## WHAT THE EXERCISE ASKS
Would you return the entries exactly, with every line intact?

(Records drawn from a dataset)
[Start of Attachment]
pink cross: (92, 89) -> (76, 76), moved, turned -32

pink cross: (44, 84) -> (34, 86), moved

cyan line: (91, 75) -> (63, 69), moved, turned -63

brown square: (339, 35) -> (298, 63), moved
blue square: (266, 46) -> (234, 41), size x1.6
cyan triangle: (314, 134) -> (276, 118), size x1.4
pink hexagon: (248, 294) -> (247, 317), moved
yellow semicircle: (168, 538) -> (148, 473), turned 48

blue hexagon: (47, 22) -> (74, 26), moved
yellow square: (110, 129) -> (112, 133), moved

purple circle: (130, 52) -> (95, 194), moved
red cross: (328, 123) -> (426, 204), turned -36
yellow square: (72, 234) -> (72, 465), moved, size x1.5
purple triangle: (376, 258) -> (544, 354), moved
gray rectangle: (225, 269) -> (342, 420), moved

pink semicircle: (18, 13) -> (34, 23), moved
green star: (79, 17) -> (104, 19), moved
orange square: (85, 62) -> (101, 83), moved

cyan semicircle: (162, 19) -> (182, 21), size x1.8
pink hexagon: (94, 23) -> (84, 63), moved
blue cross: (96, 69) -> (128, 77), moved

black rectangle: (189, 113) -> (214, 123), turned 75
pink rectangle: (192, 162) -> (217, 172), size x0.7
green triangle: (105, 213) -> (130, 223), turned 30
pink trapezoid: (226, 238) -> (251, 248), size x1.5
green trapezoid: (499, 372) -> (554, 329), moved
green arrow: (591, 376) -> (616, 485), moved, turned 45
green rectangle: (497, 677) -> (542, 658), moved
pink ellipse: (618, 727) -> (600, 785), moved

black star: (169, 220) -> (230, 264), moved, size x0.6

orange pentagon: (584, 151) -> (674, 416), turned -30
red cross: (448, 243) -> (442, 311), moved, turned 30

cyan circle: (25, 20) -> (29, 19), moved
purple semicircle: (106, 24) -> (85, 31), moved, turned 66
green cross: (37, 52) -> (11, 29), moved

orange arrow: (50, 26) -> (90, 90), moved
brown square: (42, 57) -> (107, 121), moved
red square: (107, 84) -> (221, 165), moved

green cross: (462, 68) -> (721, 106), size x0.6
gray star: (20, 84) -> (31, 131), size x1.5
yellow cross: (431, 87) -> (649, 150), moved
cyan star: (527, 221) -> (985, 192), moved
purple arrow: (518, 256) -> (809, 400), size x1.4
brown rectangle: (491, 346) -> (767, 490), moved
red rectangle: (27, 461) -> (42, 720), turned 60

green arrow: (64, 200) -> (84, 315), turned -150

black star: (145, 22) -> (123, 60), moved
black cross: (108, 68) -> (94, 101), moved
[End of Attachment]
## WRITTEN RESPONSE
pink cross: (92, 89) -> (76, 76), moved, turned -32

pink cross: (44, 84) -> (34, 86), moved

cyan line: (91, 75) -> (63, 69), moved, turned -63

brown square: (339, 35) -> (298, 63), moved
blue square: (266, 46) -> (234, 41), size x1.6
cyan triangle: (314, 134) -> (276, 118), size x1.4
pink hexagon: (248, 294) -> (247, 317), moved
yellow semicircle: (168, 538) -> (148, 473), turned 48

blue hexagon: (47, 22) -> (74, 26), moved
yellow square: (110, 129) -> (112, 133), moved

purple circle: (130, 52) -> (95, 194), moved
red cross: (328, 123) -> (426, 204), turned -36
yellow square: (72, 234) -> (72, 465), moved, size x1.5
purple triangle: (376, 258) -> (544, 354), moved
gray rectangle: (225, 269) -> (342, 420), moved

pink semicircle: (18, 13) -> (34, 23), moved
green star: (79, 17) -> (104, 19), moved
orange square: (85, 62) -> (101, 83), moved

cyan semicircle: (162, 19) -> (182, 21), size x1.8
pink hexagon: (94, 23) -> (84, 63), moved
blue cross: (96, 69) -> (128, 77), moved

black rectangle: (189, 113) -> (214, 123), turned 75
pink rectangle: (192, 162) -> (217, 172), size x0.7
green triangle: (105, 213) -> (130, 223), turned 30
pink trapezoid: (226, 238) -> (251, 248), size x1.5
green trapezoid: (499, 372) -> (554, 329), moved
green arrow: (591, 376) -> (616, 485), moved, turned 45
green rectangle: (497, 677) -> (542, 658), moved
pink ellipse: (618, 727) -> (600, 785), moved

black star: (169, 220) -> (230, 264), moved, size x0.6

orange pentagon: (584, 151) -> (674, 416), turned -30
red cross: (448, 243) -> (442, 311), moved, turned 30

cyan circle: (25, 20) -> (29, 19), moved
purple semicircle: (106, 24) -> (85, 31), moved, turned 66
green cross: (37, 52) -> (11, 29), moved

orange arrow: (50, 26) -> (90, 90), moved
brown square: (42, 57) -> (107, 121), moved
red square: (107, 84) -> (221, 165), moved

green cross: (462, 68) -> (721, 106), size x0.6
gray star: (20, 84) -> (31, 131), size x1.5
yellow cross: (431, 87) -> (649, 150), moved
cyan star: (527, 221) -> (985, 192), moved
purple arrow: (518, 256) -> (809, 400), size x1.4
brown rectangle: (491, 346) -> (767, 490), moved
red rectangle: (27, 461) -> (42, 720), turned 60

green arrow: (64, 200) -> (84, 315), turned -150

black star: (145, 22) -> (123, 60), moved
black cross: (108, 68) -> (94, 101), moved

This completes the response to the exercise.